## MATERIAL

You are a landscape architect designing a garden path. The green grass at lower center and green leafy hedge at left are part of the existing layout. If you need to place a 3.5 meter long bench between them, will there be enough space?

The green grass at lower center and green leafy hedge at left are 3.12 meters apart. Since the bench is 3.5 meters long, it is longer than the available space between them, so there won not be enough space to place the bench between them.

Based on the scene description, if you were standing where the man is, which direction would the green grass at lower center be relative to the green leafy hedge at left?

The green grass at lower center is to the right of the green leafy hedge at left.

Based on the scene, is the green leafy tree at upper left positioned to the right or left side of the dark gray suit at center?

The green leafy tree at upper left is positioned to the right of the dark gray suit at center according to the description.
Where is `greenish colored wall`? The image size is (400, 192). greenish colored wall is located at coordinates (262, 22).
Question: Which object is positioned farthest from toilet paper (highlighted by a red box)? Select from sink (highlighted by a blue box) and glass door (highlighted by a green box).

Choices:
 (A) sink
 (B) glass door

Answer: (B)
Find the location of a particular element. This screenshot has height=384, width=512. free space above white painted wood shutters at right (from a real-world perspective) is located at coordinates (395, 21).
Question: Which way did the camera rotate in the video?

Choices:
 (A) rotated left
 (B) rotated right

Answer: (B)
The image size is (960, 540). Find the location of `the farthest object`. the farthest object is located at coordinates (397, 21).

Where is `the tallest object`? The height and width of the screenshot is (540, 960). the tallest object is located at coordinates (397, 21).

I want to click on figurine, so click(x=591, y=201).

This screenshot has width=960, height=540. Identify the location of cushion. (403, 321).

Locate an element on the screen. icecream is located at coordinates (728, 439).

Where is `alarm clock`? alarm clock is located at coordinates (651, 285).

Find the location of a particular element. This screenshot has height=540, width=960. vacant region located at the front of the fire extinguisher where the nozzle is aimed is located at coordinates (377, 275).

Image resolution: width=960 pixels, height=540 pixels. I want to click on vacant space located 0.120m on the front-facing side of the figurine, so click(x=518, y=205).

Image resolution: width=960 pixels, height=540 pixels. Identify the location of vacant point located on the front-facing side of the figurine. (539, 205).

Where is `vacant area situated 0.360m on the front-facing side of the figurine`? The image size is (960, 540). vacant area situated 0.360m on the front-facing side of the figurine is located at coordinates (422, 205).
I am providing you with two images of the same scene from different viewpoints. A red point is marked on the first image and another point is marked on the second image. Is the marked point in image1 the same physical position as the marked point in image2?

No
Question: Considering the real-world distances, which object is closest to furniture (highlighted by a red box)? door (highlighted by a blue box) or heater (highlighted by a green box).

## TASK BRIEF
Tally the lines of the listing above that contain the string "point" with matching case, and give only that number.

## SOLVED PROBLEM
2